[Scene difference descriptions]
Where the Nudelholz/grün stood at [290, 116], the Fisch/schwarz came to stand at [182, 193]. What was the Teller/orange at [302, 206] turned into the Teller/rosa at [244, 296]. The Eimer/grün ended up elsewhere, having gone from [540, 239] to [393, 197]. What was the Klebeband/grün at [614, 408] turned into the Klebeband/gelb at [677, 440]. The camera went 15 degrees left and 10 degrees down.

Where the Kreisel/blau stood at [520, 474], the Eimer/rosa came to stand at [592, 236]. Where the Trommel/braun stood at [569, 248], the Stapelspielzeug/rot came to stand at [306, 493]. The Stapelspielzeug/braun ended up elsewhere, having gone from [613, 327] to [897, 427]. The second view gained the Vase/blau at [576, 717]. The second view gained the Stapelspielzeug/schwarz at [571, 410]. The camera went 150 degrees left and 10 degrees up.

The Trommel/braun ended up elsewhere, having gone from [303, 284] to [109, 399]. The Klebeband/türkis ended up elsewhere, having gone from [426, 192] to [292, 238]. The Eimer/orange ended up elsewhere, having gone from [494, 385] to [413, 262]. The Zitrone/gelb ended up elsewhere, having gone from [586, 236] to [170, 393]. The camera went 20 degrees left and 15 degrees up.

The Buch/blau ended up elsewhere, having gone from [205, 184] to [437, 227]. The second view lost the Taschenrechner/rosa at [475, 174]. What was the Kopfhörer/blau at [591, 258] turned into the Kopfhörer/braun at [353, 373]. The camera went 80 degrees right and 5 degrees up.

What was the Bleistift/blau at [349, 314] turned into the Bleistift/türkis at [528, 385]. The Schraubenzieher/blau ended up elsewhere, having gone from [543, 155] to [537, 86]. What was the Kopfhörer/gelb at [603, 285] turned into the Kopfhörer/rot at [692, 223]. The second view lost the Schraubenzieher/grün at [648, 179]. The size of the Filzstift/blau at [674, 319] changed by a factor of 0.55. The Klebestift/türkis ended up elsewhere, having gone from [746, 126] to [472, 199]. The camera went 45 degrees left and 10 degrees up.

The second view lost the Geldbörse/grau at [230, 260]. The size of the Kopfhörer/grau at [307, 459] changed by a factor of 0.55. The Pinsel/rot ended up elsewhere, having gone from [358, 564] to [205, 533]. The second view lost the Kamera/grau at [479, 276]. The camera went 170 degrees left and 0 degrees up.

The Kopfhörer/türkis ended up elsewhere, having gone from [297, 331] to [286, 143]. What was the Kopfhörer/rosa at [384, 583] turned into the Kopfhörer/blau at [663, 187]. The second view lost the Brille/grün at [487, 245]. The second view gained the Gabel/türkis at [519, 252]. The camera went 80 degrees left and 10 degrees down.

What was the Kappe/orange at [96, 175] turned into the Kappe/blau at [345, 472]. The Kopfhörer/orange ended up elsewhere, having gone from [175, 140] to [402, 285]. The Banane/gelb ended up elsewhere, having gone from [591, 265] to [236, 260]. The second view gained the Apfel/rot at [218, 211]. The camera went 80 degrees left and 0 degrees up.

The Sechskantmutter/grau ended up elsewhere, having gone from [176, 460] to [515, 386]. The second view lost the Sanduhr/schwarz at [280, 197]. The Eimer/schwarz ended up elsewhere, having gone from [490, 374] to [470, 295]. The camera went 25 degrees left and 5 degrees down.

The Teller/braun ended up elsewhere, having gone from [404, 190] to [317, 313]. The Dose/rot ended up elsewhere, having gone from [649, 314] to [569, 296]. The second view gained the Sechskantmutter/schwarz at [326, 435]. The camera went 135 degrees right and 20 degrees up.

● What to produce:
Give back each record exactly, from the first line through the last.

● Response to the exercise:
Where the Nudelholz/grün stood at [290, 116], the Fisch/schwarz came to stand at [182, 193]. What was the Teller/orange at [302, 206] turned into the Teller/rosa at [244, 296]. The Eimer/grün ended up elsewhere, having gone from [540, 239] to [393, 197]. What was the Klebeband/grün at [614, 408] turned into the Klebeband/gelb at [677, 440]. The camera went 15 degrees left and 10 degrees down.

Where the Kreisel/blau stood at [520, 474], the Eimer/rosa came to stand at [592, 236]. Where the Trommel/braun stood at [569, 248], the Stapelspielzeug/rot came to stand at [306, 493]. The Stapelspielzeug/braun ended up elsewhere, having gone from [613, 327] to [897, 427]. The second view gained the Vase/blau at [576, 717]. The second view gained the Stapelspielzeug/schwarz at [571, 410]. The camera went 150 degrees left and 10 degrees up.

The Trommel/braun ended up elsewhere, having gone from [303, 284] to [109, 399]. The Klebeband/türkis ended up elsewhere, having gone from [426, 192] to [292, 238]. The Eimer/orange ended up elsewhere, having gone from [494, 385] to [413, 262]. The Zitrone/gelb ended up elsewhere, having gone from [586, 236] to [170, 393]. The camera went 20 degrees left and 15 degrees up.

The Buch/blau ended up elsewhere, having gone from [205, 184] to [437, 227]. The second view lost the Taschenrechner/rosa at [475, 174]. What was the Kopfhörer/blau at [591, 258] turned into the Kopfhörer/braun at [353, 373]. The camera went 80 degrees right and 5 degrees up.

What was the Bleistift/blau at [349, 314] turned into the Bleistift/türkis at [528, 385]. The Schraubenzieher/blau ended up elsewhere, having gone from [543, 155] to [537, 86]. What was the Kopfhörer/gelb at [603, 285] turned into the Kopfhörer/rot at [692, 223]. The second view lost the Schraubenzieher/grün at [648, 179]. The size of the Filzstift/blau at [674, 319] changed by a factor of 0.55. The Klebestift/türkis ended up elsewhere, having gone from [746, 126] to [472, 199]. The camera went 45 degrees left and 10 degrees up.

The second view lost the Geldbörse/grau at [230, 260]. The size of the Kopfhörer/grau at [307, 459] changed by a factor of 0.55. The Pinsel/rot ended up elsewhere, having gone from [358, 564] to [205, 533]. The second view lost the Kamera/grau at [479, 276]. The camera went 170 degrees left and 0 degrees up.

The Kopfhörer/türkis ended up elsewhere, having gone from [297, 331] to [286, 143]. What was the Kopfhörer/rosa at [384, 583] turned into the Kopfhörer/blau at [663, 187]. The second view lost the Brille/grün at [487, 245]. The second view gained the Gabel/türkis at [519, 252]. The camera went 80 degrees left and 10 degrees down.

What was the Kappe/orange at [96, 175] turned into the Kappe/blau at [345, 472]. The Kopfhörer/orange ended up elsewhere, having gone from [175, 140] to [402, 285]. The Banane/gelb ended up elsewhere, having gone from [591, 265] to [236, 260]. The second view gained the Apfel/rot at [218, 211]. The camera went 80 degrees left and 0 degrees up.

The Sechskantmutter/grau ended up elsewhere, having gone from [176, 460] to [515, 386]. The second view lost the Sanduhr/schwarz at [280, 197]. The Eimer/schwarz ended up elsewhere, having gone from [490, 374] to [470, 295]. The camera went 25 degrees left and 5 degrees down.

The Teller/braun ended up elsewhere, having gone from [404, 190] to [317, 313]. The Dose/rot ended up elsewhere, having gone from [649, 314] to [569, 296]. The second view gained the Sechskantmutter/schwarz at [326, 435]. The camera went 135 degrees right and 20 degrees up.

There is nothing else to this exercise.